In the listing below, find the line containing "pos2: [335, 133]" and the line containing "after: scarlet solid pyramid". Repeat exactly those two lines and every line between them.

DATASET EXTRACT:
────────────────────

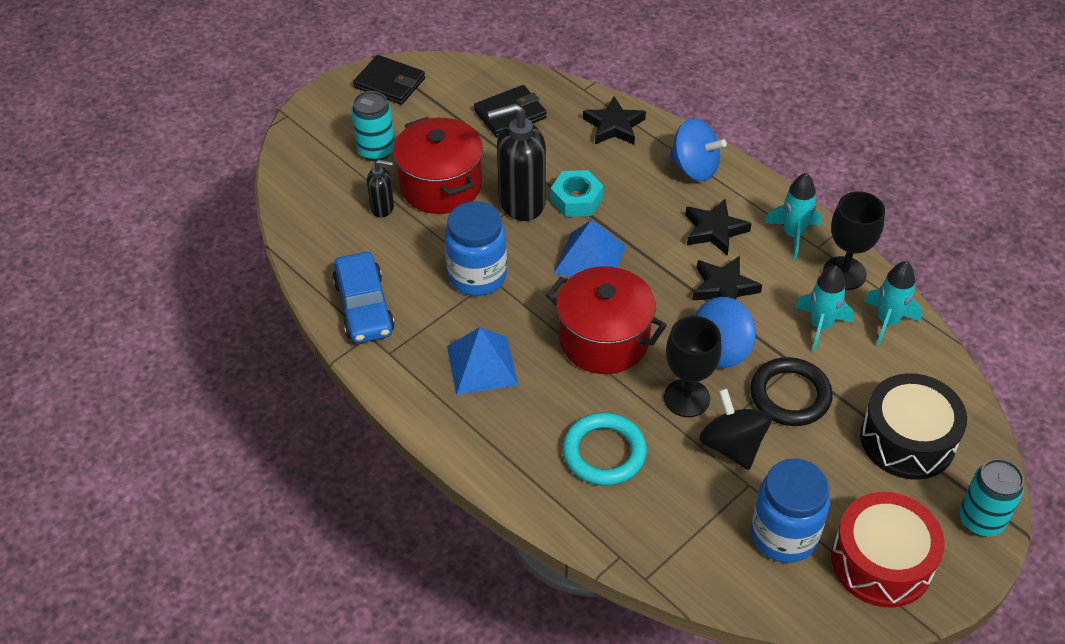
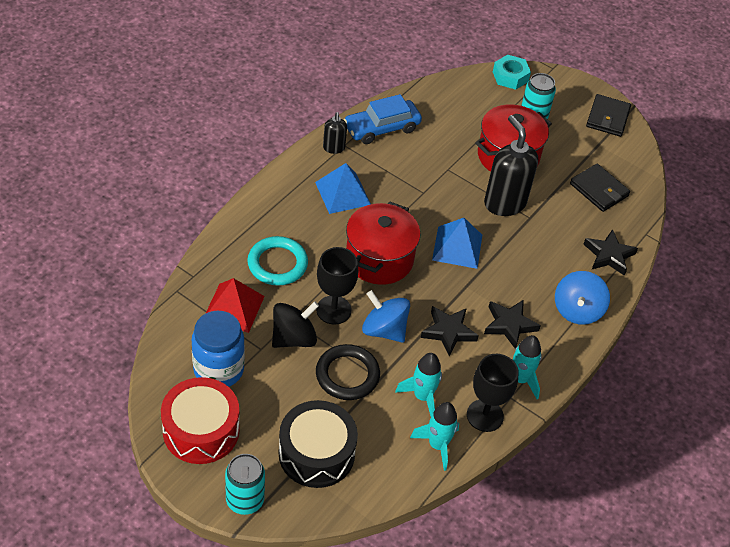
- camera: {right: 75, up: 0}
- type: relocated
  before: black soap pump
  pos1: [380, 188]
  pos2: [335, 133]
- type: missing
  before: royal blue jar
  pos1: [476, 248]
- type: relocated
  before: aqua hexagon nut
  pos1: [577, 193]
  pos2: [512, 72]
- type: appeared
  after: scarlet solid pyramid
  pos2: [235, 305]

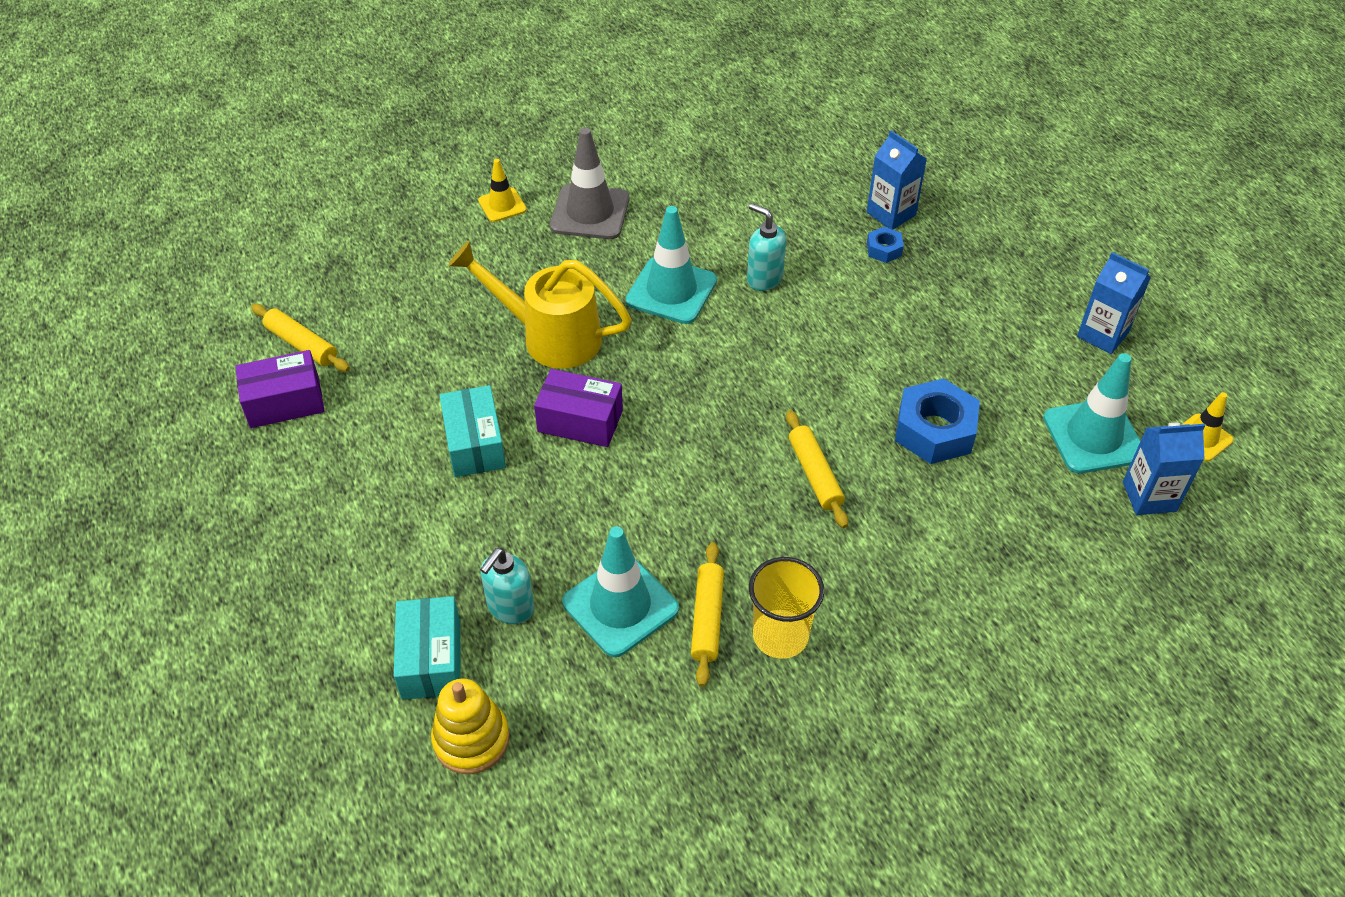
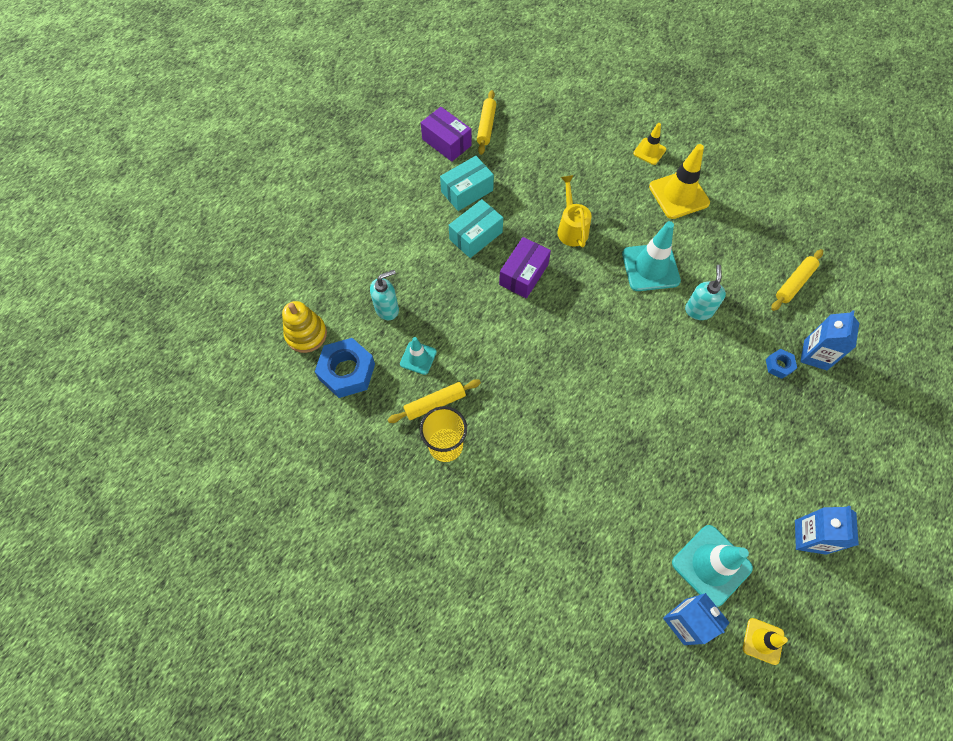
- camera: {right: 60, up: 15}
- type: relocated
  before: aqua box
  pos1: [427, 648]
  pos2: [467, 183]
- type: size
  before: golden watering pot
  pos1: [539, 305]
  pos2: [575, 211]
  scale: 0.65
- type: spun
  before: aqua soap pump
  pos1: [507, 586]
  pos2: [384, 295]
  turn: 150
- type: spun
  before: royal purple box
  pos1: [578, 408]
  pos2: [525, 268]
  turn: 45
- type: colour
  before: gray traffic cone
  after: golden traffic cone
  pos1: [589, 183]
  pos2: [679, 181]
- type: size
  before: aqua traffic cone
  pos1: [620, 591]
  pos2: [418, 356]
  scale: 0.56
- type: relocated
  before: golden pastry roller
  pos1: [817, 469]
  pos2: [797, 280]
- type: relocated
  before: royal blue hexagon nut
  pos1: [937, 421]
  pos2: [345, 368]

────────────────────

EXPECTED ANSWER:
  pos2: [335, 133]
- type: missing
  before: royal blue jar
  pos1: [476, 248]
- type: relocated
  before: aqua hexagon nut
  pos1: [577, 193]
  pos2: [512, 72]
- type: appeared
  after: scarlet solid pyramid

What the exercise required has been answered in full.